▶ WHAT YOU NEED TO DO
Count the lines in the material below that contain the string "kern", with letter case counting, and reply with only that number.

+-------+

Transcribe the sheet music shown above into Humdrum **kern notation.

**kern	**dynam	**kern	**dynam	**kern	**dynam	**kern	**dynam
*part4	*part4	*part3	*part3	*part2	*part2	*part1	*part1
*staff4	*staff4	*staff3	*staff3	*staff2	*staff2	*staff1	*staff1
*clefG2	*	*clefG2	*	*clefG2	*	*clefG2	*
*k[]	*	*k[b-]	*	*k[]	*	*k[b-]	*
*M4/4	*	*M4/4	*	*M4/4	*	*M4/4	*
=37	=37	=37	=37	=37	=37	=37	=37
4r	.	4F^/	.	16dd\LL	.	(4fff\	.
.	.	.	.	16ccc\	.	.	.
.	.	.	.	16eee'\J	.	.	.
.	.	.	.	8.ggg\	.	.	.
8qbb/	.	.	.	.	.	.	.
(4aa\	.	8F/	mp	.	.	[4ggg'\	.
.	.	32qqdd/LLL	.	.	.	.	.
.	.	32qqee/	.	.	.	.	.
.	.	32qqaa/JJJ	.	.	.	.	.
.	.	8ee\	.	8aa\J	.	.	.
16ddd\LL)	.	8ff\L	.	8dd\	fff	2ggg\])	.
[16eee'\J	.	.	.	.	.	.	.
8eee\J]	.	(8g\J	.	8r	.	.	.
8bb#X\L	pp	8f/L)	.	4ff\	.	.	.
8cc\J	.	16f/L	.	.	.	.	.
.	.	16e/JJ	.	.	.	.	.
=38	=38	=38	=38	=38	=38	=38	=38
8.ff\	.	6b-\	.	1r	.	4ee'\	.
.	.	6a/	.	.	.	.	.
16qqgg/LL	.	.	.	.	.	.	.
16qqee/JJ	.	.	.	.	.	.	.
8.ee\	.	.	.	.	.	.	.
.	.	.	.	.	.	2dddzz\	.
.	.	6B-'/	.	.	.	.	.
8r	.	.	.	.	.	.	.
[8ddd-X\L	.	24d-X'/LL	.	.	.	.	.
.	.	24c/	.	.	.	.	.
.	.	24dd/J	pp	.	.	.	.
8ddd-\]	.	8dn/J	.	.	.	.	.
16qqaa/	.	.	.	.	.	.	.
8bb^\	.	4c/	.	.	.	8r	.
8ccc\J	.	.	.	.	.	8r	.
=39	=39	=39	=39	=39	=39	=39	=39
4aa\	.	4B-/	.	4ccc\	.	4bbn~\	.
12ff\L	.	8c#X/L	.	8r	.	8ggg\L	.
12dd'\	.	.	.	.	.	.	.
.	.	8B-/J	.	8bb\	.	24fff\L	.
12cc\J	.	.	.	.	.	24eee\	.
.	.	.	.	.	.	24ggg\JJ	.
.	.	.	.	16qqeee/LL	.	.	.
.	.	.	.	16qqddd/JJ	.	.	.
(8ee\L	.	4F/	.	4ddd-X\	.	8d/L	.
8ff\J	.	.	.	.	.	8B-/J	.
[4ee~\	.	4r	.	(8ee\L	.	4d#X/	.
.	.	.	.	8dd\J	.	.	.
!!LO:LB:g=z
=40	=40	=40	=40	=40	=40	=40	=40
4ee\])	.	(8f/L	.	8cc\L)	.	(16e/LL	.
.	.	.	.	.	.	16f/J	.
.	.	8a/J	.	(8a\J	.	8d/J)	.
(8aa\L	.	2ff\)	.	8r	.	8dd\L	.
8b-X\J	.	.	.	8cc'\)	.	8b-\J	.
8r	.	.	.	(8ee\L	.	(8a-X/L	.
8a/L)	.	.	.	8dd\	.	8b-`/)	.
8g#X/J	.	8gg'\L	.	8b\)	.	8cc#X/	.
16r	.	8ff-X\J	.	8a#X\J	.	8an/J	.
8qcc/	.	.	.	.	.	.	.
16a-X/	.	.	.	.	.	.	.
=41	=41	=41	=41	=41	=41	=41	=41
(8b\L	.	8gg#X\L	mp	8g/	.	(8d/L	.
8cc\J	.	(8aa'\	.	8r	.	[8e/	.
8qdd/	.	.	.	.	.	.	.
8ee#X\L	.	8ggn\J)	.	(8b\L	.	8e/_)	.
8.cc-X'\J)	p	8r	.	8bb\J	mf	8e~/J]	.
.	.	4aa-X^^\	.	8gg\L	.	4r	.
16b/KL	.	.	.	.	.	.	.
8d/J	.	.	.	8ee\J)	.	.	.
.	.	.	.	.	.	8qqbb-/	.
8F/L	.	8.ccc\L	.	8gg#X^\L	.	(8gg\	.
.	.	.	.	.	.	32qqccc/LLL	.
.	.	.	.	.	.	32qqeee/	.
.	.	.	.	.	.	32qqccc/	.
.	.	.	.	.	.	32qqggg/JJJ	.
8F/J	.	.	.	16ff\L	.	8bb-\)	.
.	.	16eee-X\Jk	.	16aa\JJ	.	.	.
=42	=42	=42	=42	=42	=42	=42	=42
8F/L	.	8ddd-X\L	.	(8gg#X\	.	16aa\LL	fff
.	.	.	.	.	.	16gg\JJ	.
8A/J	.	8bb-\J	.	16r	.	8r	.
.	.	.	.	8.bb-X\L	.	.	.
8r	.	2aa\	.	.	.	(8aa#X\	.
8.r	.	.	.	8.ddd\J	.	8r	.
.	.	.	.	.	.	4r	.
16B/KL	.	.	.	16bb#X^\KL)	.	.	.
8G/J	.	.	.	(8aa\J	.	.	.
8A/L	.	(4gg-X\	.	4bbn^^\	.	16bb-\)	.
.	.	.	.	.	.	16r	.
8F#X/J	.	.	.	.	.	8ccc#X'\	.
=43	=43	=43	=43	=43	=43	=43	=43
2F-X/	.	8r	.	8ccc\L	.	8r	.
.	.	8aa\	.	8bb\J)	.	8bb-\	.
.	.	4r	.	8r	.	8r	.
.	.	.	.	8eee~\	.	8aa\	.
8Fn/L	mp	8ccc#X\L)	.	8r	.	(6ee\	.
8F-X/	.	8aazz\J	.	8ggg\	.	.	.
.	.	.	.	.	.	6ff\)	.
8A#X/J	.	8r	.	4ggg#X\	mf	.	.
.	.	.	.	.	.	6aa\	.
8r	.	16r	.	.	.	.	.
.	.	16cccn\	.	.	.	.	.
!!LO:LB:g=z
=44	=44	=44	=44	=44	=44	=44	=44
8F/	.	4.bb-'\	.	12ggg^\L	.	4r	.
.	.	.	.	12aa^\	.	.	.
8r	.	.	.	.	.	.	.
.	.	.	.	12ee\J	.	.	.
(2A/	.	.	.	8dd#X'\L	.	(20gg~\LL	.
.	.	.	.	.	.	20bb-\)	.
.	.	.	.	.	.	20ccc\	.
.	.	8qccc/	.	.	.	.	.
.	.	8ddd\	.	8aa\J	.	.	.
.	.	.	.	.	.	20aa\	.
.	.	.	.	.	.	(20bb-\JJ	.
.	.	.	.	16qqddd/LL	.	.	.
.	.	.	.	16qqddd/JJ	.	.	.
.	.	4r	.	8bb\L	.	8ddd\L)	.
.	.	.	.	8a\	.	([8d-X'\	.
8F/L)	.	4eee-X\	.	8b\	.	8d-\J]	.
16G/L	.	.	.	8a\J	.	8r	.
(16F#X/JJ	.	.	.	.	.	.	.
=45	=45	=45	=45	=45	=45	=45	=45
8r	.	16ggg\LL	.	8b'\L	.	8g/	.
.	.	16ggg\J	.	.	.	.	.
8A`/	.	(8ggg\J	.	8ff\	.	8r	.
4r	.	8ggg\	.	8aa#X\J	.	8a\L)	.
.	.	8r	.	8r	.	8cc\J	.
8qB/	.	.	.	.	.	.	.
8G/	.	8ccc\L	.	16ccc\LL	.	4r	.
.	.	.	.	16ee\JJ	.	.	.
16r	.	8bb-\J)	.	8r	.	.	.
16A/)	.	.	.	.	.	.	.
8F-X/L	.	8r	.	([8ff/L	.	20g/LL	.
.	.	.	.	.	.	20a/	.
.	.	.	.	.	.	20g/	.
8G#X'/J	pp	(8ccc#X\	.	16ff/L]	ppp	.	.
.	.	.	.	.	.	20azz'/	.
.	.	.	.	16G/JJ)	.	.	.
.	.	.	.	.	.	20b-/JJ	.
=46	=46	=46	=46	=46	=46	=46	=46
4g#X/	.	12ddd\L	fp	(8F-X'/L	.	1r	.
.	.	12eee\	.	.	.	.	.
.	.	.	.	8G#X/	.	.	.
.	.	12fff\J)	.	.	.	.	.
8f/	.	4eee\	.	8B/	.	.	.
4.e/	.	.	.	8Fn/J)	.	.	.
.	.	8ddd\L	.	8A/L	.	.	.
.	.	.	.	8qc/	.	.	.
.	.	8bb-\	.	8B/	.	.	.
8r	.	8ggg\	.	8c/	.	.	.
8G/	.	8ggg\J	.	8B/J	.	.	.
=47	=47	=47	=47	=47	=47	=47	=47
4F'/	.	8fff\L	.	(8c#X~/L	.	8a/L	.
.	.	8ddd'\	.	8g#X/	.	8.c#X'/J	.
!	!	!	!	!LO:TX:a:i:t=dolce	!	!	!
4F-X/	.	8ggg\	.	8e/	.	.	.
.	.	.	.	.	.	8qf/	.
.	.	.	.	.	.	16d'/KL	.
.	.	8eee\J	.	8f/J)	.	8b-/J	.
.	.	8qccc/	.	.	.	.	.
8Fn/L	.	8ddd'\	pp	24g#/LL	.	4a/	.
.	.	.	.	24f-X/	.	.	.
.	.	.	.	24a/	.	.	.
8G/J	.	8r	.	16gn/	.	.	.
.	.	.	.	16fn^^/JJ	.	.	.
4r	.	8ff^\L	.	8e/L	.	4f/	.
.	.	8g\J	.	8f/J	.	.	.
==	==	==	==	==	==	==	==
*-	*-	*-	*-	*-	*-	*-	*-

+-------+

▶ OUTPUT
2